-- Problem to solve --
State how many lines in the material hold the string "traffic"; nothing besides that number is expected.

═══ Records to use ═══

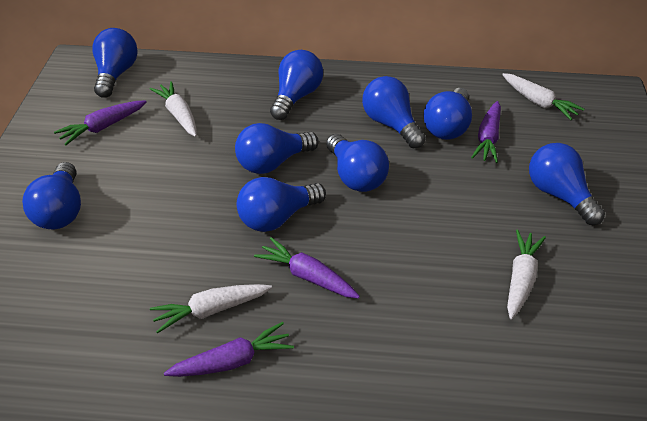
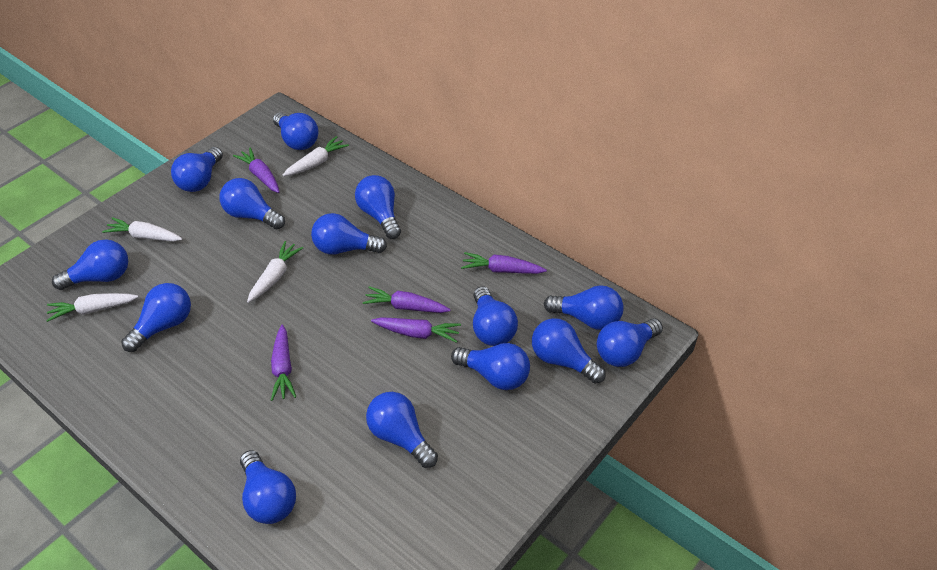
blue light bulb: 9 -> 14
purple carrot: 4 -> 5

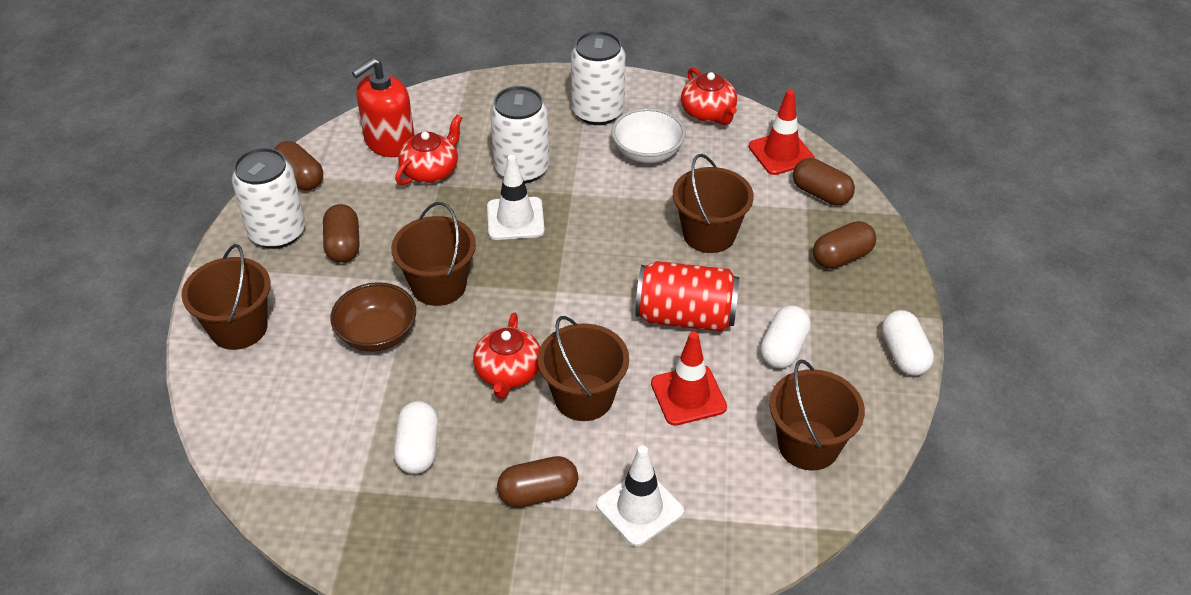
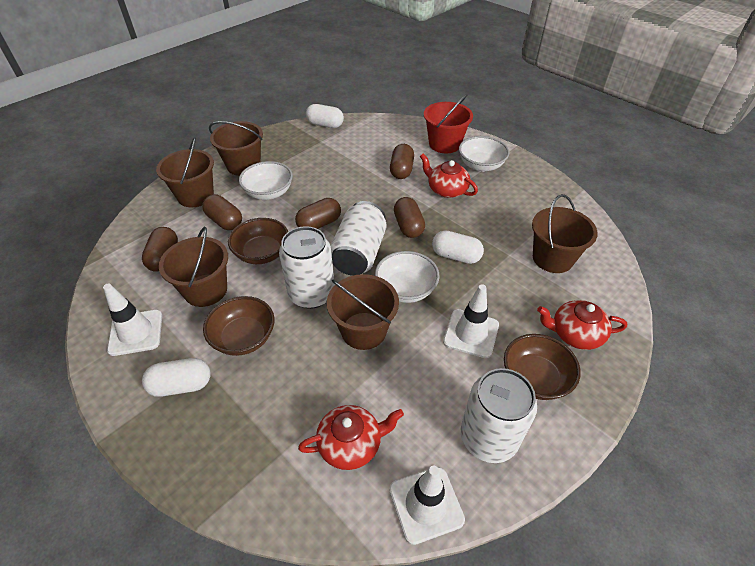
brown bowl: 1 -> 3
red bucket: 0 -> 1
red can: 1 -> 0
red soap dispenser: 1 -> 0
red traffic cone: 2 -> 0
white bowl: 1 -> 3
white traffic cone: 2 -> 3

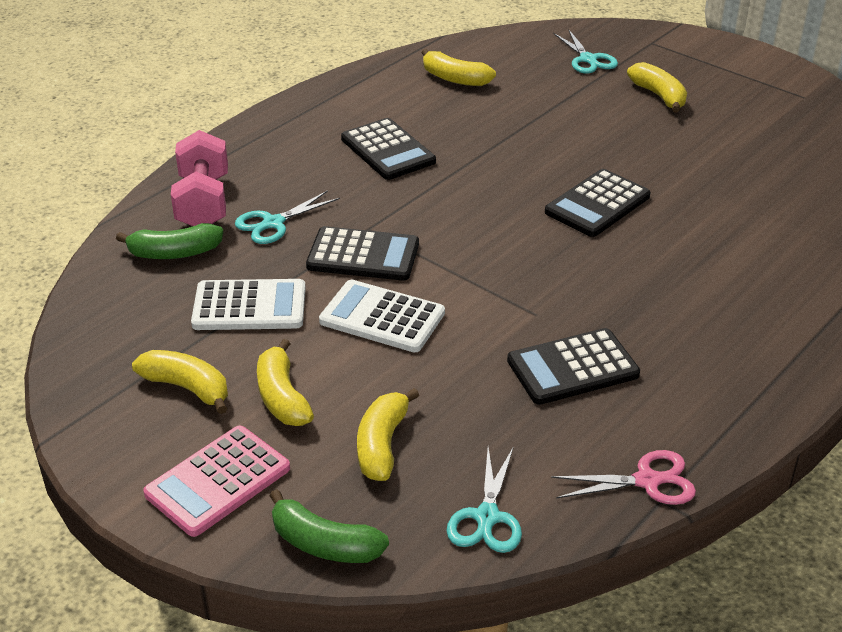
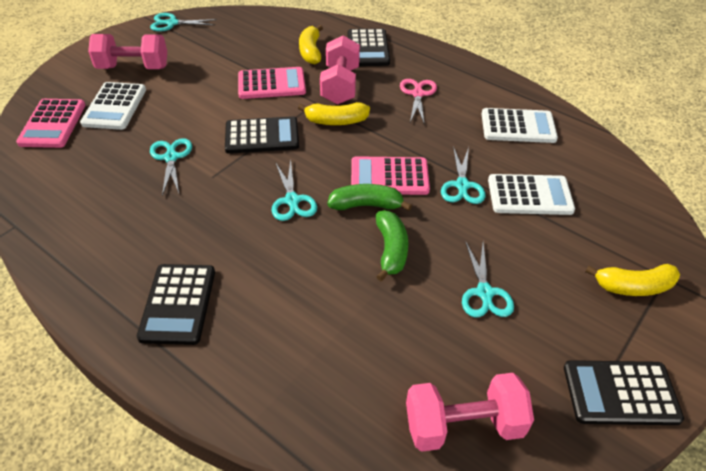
pink calculator: 1 -> 3
pink dumbbell: 1 -> 3
turquoise scissors: 3 -> 5
white calculator: 2 -> 3
yellow banana: 5 -> 3

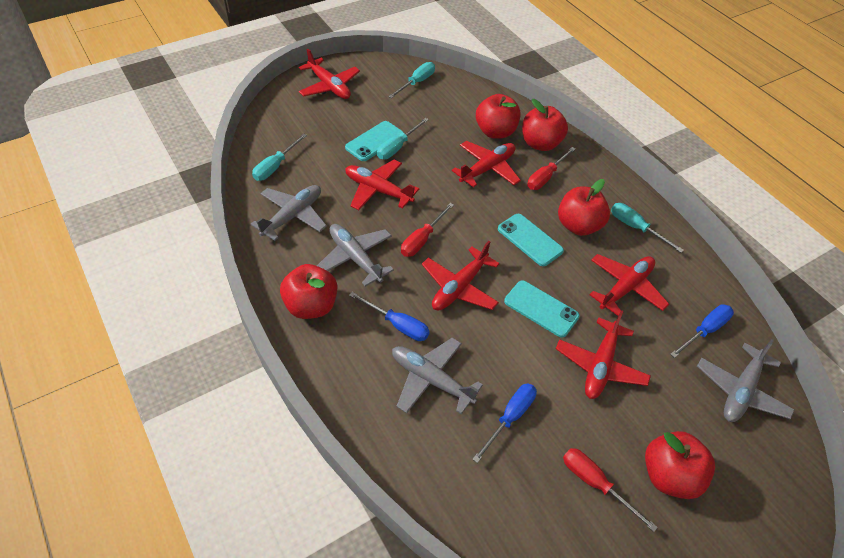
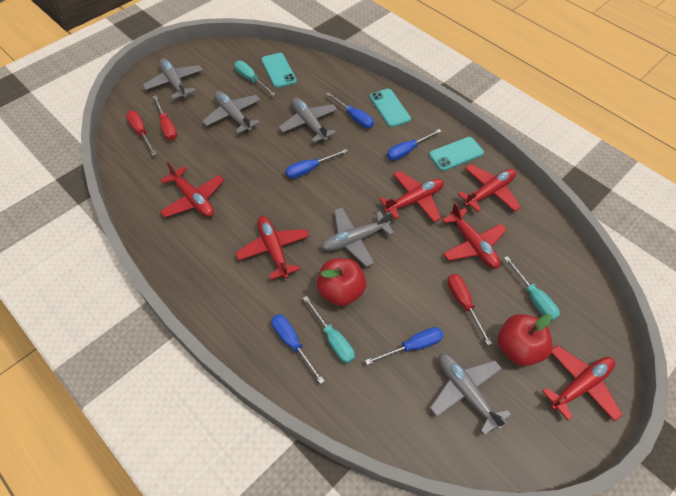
blue screwdriver: 3 -> 5
grey plane: 4 -> 5
red apple: 5 -> 2
turquoise screwdriver: 4 -> 3

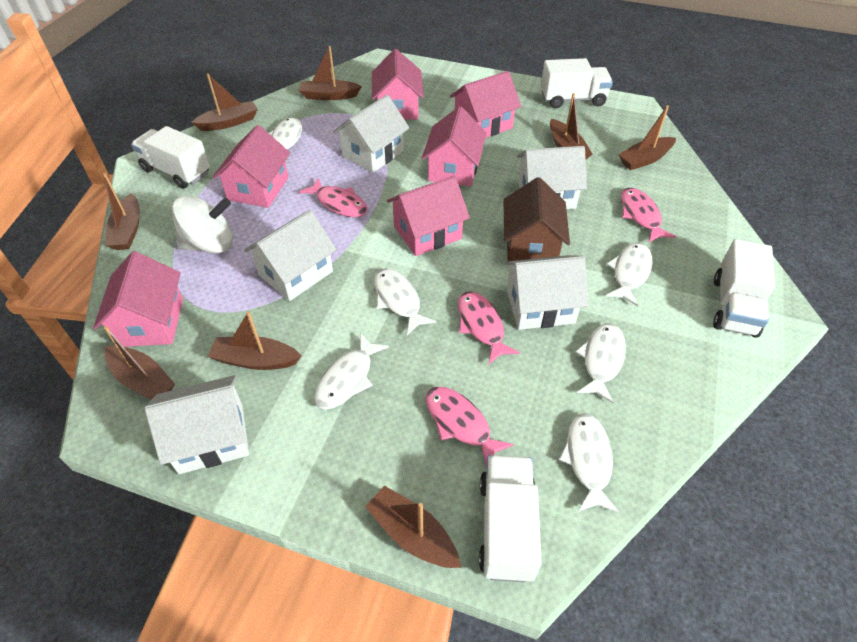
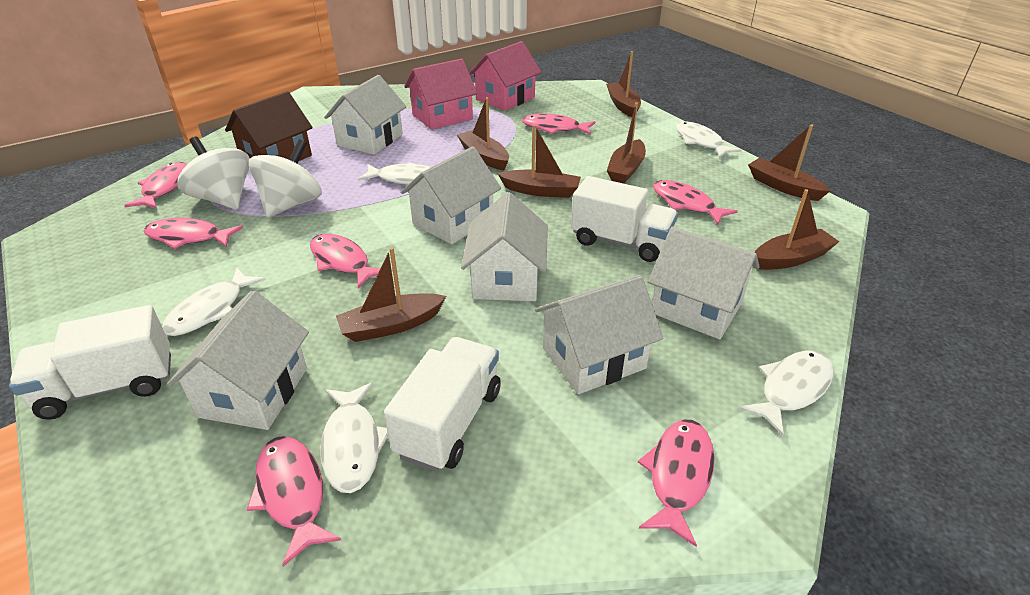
brown boat: 8 -> 7
pink fish: 4 -> 7
pink house: 6 -> 2
white fish: 6 -> 5
white house: 5 -> 6
white spinning top: 1 -> 2
white truck: 4 -> 3

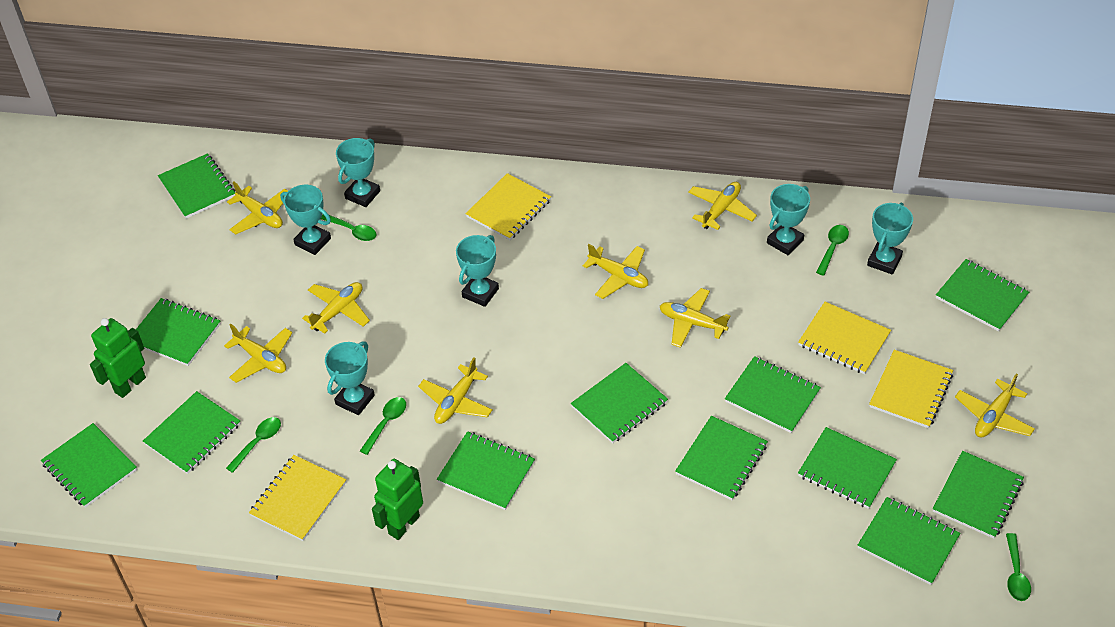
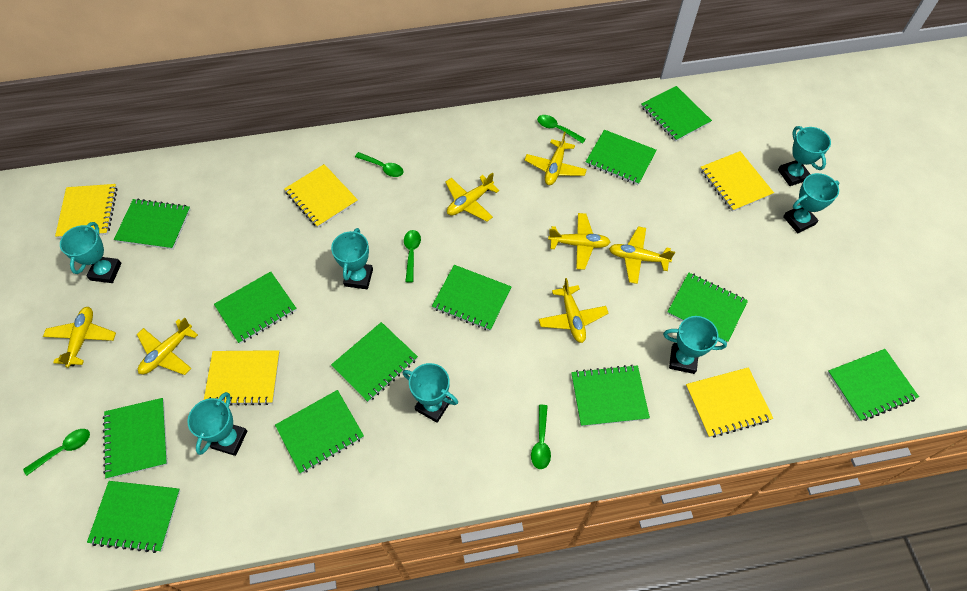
green robot: 2 -> 0
turquoise trophy: 6 -> 7
yellow notebook: 4 -> 5
yellow plane: 8 -> 7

═══

-- Written response --
2